** START **

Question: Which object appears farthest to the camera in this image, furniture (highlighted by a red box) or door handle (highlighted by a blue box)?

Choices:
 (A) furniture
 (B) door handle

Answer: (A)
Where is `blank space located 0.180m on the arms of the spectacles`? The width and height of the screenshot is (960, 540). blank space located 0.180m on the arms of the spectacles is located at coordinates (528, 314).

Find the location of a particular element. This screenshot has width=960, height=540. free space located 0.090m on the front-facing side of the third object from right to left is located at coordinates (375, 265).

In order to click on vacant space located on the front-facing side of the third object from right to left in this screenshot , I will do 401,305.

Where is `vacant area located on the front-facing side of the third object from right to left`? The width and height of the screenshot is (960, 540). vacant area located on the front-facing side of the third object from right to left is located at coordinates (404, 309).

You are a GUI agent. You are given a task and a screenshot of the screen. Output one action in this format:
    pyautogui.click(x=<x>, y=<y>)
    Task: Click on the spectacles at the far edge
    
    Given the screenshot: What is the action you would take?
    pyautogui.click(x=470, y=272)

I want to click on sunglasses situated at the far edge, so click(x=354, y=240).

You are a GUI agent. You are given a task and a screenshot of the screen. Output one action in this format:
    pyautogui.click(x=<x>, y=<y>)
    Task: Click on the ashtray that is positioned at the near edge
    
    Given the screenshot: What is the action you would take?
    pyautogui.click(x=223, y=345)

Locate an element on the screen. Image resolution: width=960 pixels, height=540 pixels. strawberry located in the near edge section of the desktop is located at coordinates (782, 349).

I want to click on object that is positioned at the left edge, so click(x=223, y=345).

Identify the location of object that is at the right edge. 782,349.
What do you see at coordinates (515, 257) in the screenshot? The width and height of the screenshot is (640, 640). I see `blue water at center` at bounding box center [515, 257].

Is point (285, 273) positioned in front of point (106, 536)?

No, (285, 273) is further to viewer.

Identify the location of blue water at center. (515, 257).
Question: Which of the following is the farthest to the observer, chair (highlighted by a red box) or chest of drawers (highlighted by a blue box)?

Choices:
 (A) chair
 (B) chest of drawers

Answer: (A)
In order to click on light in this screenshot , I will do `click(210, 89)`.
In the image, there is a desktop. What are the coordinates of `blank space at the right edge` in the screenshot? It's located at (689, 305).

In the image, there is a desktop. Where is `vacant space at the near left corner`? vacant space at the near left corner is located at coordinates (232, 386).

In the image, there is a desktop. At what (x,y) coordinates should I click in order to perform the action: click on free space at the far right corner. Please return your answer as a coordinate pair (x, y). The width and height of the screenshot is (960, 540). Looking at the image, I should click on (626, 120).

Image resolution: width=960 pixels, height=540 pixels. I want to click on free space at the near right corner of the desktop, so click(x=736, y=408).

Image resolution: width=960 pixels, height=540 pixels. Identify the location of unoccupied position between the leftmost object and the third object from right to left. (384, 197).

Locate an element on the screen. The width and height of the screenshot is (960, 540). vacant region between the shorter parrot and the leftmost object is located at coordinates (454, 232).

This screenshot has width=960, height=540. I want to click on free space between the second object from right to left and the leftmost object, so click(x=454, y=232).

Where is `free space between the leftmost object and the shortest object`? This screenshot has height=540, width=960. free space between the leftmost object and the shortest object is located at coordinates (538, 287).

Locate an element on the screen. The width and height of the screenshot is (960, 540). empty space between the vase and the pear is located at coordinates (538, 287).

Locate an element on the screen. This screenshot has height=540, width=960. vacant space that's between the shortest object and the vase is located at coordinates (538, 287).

** END **

PROBLEM DETAILS: Copy out all of the rows above, word for word and in the same order.

FULL SOLUTION:
Question: Which object appears farthest to the camera in this image, furniture (highlighted by a red box) or door handle (highlighted by a blue box)?

Choices:
 (A) furniture
 (B) door handle

Answer: (A)
Where is `blank space located 0.180m on the arms of the spectacles`? The width and height of the screenshot is (960, 540). blank space located 0.180m on the arms of the spectacles is located at coordinates (528, 314).

Find the location of a particular element. This screenshot has width=960, height=540. free space located 0.090m on the front-facing side of the third object from right to left is located at coordinates (375, 265).

In order to click on vacant space located on the front-facing side of the third object from right to left in this screenshot , I will do 401,305.

Where is `vacant area located on the front-facing side of the third object from right to left`? The width and height of the screenshot is (960, 540). vacant area located on the front-facing side of the third object from right to left is located at coordinates (404, 309).

You are a GUI agent. You are given a task and a screenshot of the screen. Output one action in this format:
    pyautogui.click(x=<x>, y=<y>)
    Task: Click on the spectacles at the far edge
    
    Given the screenshot: What is the action you would take?
    pyautogui.click(x=470, y=272)

I want to click on sunglasses situated at the far edge, so click(x=354, y=240).

You are a GUI agent. You are given a task and a screenshot of the screen. Output one action in this format:
    pyautogui.click(x=<x>, y=<y>)
    Task: Click on the ashtray that is positioned at the near edge
    
    Given the screenshot: What is the action you would take?
    pyautogui.click(x=223, y=345)

Locate an element on the screen. Image resolution: width=960 pixels, height=540 pixels. strawberry located in the near edge section of the desktop is located at coordinates (782, 349).

I want to click on object that is positioned at the left edge, so click(x=223, y=345).

Identify the location of object that is at the right edge. 782,349.
What do you see at coordinates (515, 257) in the screenshot? The width and height of the screenshot is (640, 640). I see `blue water at center` at bounding box center [515, 257].

Is point (285, 273) positioned in front of point (106, 536)?

No, (285, 273) is further to viewer.

Identify the location of blue water at center. (515, 257).
Question: Which of the following is the farthest to the observer, chair (highlighted by a red box) or chest of drawers (highlighted by a blue box)?

Choices:
 (A) chair
 (B) chest of drawers

Answer: (A)
In order to click on light in this screenshot , I will do `click(210, 89)`.
In the image, there is a desktop. What are the coordinates of `blank space at the right edge` in the screenshot? It's located at (689, 305).

In the image, there is a desktop. Where is `vacant space at the near left corner`? vacant space at the near left corner is located at coordinates (232, 386).

In the image, there is a desktop. At what (x,y) coordinates should I click in order to perform the action: click on free space at the far right corner. Please return your answer as a coordinate pair (x, y). The width and height of the screenshot is (960, 540). Looking at the image, I should click on (626, 120).

Image resolution: width=960 pixels, height=540 pixels. I want to click on free space at the near right corner of the desktop, so click(x=736, y=408).

Image resolution: width=960 pixels, height=540 pixels. Identify the location of unoccupied position between the leftmost object and the third object from right to left. (384, 197).

Locate an element on the screen. The width and height of the screenshot is (960, 540). vacant region between the shorter parrot and the leftmost object is located at coordinates (454, 232).

This screenshot has width=960, height=540. I want to click on free space between the second object from right to left and the leftmost object, so click(x=454, y=232).

Where is `free space between the leftmost object and the shortest object`? This screenshot has height=540, width=960. free space between the leftmost object and the shortest object is located at coordinates (538, 287).

Locate an element on the screen. The width and height of the screenshot is (960, 540). empty space between the vase and the pear is located at coordinates (538, 287).

Locate an element on the screen. This screenshot has height=540, width=960. vacant space that's between the shortest object and the vase is located at coordinates (538, 287).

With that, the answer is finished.